Extracted records:
::::::::::

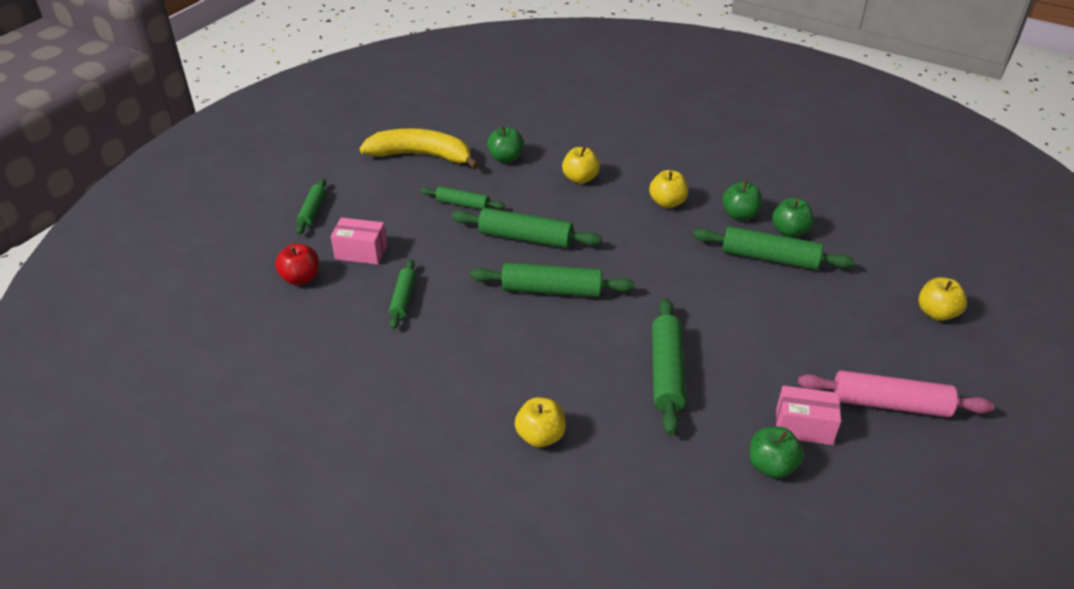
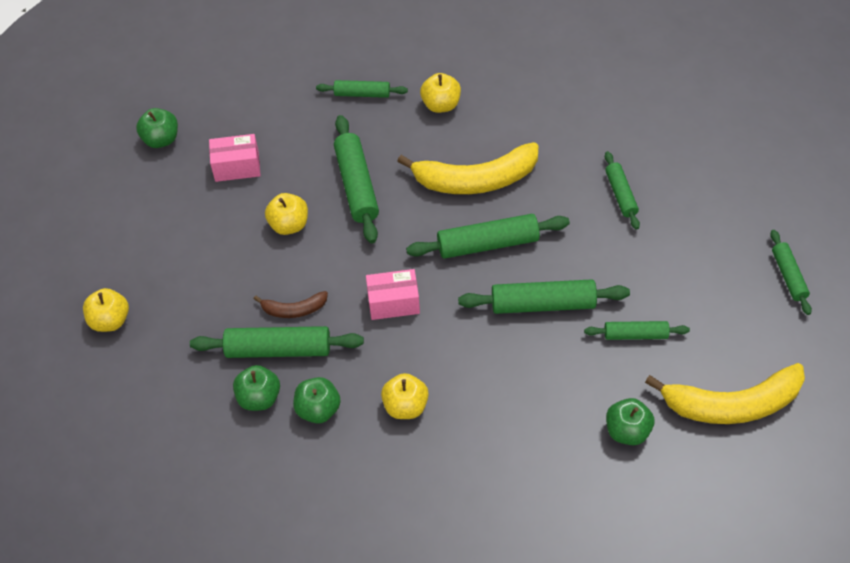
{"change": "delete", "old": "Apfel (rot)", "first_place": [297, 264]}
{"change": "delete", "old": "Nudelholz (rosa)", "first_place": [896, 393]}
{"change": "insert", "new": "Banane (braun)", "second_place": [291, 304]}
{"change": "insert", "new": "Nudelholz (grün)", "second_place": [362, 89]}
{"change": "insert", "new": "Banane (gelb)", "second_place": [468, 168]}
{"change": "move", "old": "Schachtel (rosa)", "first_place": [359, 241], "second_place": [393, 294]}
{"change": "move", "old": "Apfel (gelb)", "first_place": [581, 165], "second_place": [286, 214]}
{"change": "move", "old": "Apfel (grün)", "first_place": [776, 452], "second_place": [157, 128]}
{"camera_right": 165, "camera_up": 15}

::::::::::

Task details:
Please reproduce every record exactly as written, excluding the pictures.

Written response:
{"change": "delete", "old": "Apfel (rot)", "first_place": [297, 264]}
{"change": "delete", "old": "Nudelholz (rosa)", "first_place": [896, 393]}
{"change": "insert", "new": "Banane (braun)", "second_place": [291, 304]}
{"change": "insert", "new": "Nudelholz (grün)", "second_place": [362, 89]}
{"change": "insert", "new": "Banane (gelb)", "second_place": [468, 168]}
{"change": "move", "old": "Schachtel (rosa)", "first_place": [359, 241], "second_place": [393, 294]}
{"change": "move", "old": "Apfel (gelb)", "first_place": [581, 165], "second_place": [286, 214]}
{"change": "move", "old": "Apfel (grün)", "first_place": [776, 452], "second_place": [157, 128]}
{"camera_right": 165, "camera_up": 15}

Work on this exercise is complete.